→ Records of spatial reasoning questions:

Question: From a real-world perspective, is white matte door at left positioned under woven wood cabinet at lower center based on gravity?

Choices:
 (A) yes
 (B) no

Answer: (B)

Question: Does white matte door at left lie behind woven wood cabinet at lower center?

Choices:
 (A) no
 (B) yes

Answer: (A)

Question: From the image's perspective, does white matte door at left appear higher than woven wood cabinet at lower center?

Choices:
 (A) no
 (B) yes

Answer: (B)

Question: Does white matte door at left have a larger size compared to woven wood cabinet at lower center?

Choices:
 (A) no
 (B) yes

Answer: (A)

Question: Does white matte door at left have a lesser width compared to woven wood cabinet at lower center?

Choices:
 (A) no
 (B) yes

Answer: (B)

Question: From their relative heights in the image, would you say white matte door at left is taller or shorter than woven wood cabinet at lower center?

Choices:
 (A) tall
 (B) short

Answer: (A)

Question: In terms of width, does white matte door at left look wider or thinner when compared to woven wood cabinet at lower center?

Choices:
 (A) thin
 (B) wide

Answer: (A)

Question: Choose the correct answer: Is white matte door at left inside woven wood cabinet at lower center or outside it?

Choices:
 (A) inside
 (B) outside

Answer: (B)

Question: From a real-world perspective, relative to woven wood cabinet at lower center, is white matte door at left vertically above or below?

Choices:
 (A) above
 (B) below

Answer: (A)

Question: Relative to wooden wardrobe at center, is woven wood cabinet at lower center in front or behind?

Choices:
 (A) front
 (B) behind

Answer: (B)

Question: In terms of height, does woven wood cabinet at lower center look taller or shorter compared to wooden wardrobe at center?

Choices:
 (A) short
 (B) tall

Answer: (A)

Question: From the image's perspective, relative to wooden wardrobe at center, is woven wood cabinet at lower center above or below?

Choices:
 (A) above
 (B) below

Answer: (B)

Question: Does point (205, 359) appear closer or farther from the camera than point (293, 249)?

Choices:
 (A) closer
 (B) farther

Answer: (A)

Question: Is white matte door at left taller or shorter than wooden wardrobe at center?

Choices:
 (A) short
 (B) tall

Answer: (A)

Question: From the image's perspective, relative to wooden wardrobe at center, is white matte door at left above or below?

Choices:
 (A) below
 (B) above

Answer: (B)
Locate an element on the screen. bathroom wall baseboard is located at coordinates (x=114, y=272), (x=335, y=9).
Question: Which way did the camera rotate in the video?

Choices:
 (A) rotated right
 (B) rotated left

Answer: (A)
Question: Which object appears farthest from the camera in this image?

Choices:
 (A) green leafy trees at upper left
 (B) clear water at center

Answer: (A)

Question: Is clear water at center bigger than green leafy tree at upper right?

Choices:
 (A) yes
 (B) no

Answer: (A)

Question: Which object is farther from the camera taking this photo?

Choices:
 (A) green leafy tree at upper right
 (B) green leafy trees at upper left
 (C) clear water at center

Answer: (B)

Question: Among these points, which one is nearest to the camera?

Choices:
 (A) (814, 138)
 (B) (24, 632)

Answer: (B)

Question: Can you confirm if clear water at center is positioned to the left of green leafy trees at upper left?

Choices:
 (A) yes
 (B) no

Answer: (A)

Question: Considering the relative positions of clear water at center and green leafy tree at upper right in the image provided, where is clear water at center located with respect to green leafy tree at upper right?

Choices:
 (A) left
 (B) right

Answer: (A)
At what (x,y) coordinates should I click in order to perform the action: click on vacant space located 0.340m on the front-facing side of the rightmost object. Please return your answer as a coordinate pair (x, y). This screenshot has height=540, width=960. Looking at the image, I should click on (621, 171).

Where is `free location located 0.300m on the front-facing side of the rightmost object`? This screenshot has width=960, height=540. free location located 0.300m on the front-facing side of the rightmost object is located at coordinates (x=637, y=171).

→ Exercise details: Copy every one of the records above word for word, with each line in its original order.

→ In response:
Question: From a real-world perspective, is white matte door at left positioned under woven wood cabinet at lower center based on gravity?

Choices:
 (A) yes
 (B) no

Answer: (B)

Question: Does white matte door at left lie behind woven wood cabinet at lower center?

Choices:
 (A) no
 (B) yes

Answer: (A)

Question: From the image's perspective, does white matte door at left appear higher than woven wood cabinet at lower center?

Choices:
 (A) no
 (B) yes

Answer: (B)

Question: Does white matte door at left have a larger size compared to woven wood cabinet at lower center?

Choices:
 (A) no
 (B) yes

Answer: (A)

Question: Does white matte door at left have a lesser width compared to woven wood cabinet at lower center?

Choices:
 (A) no
 (B) yes

Answer: (B)

Question: From their relative heights in the image, would you say white matte door at left is taller or shorter than woven wood cabinet at lower center?

Choices:
 (A) tall
 (B) short

Answer: (A)

Question: In terms of width, does white matte door at left look wider or thinner when compared to woven wood cabinet at lower center?

Choices:
 (A) thin
 (B) wide

Answer: (A)

Question: Choose the correct answer: Is white matte door at left inside woven wood cabinet at lower center or outside it?

Choices:
 (A) inside
 (B) outside

Answer: (B)

Question: From a real-world perspective, relative to woven wood cabinet at lower center, is white matte door at left vertically above or below?

Choices:
 (A) above
 (B) below

Answer: (A)

Question: Relative to wooden wardrobe at center, is woven wood cabinet at lower center in front or behind?

Choices:
 (A) front
 (B) behind

Answer: (B)

Question: In terms of height, does woven wood cabinet at lower center look taller or shorter compared to wooden wardrobe at center?

Choices:
 (A) short
 (B) tall

Answer: (A)

Question: From the image's perspective, relative to wooden wardrobe at center, is woven wood cabinet at lower center above or below?

Choices:
 (A) above
 (B) below

Answer: (B)

Question: Does point (205, 359) appear closer or farther from the camera than point (293, 249)?

Choices:
 (A) closer
 (B) farther

Answer: (A)

Question: Is white matte door at left taller or shorter than wooden wardrobe at center?

Choices:
 (A) short
 (B) tall

Answer: (A)

Question: From the image's perspective, relative to wooden wardrobe at center, is white matte door at left above or below?

Choices:
 (A) below
 (B) above

Answer: (B)
Locate an element on the screen. bathroom wall baseboard is located at coordinates (x=114, y=272), (x=335, y=9).
Question: Which way did the camera rotate in the video?

Choices:
 (A) rotated right
 (B) rotated left

Answer: (A)
Question: Which object appears farthest from the camera in this image?

Choices:
 (A) green leafy trees at upper left
 (B) clear water at center

Answer: (A)

Question: Is clear water at center bigger than green leafy tree at upper right?

Choices:
 (A) yes
 (B) no

Answer: (A)

Question: Which object is farther from the camera taking this photo?

Choices:
 (A) green leafy tree at upper right
 (B) green leafy trees at upper left
 (C) clear water at center

Answer: (B)

Question: Among these points, which one is nearest to the camera?

Choices:
 (A) (814, 138)
 (B) (24, 632)

Answer: (B)

Question: Can you confirm if clear water at center is positioned to the left of green leafy trees at upper left?

Choices:
 (A) yes
 (B) no

Answer: (A)

Question: Considering the relative positions of clear water at center and green leafy tree at upper right in the image provided, where is clear water at center located with respect to green leafy tree at upper right?

Choices:
 (A) left
 (B) right

Answer: (A)
At what (x,y) coordinates should I click in order to perform the action: click on vacant space located 0.340m on the front-facing side of the rightmost object. Please return your answer as a coordinate pair (x, y). This screenshot has height=540, width=960. Looking at the image, I should click on (621, 171).

Where is `free location located 0.300m on the front-facing side of the rightmost object`? This screenshot has width=960, height=540. free location located 0.300m on the front-facing side of the rightmost object is located at coordinates (x=637, y=171).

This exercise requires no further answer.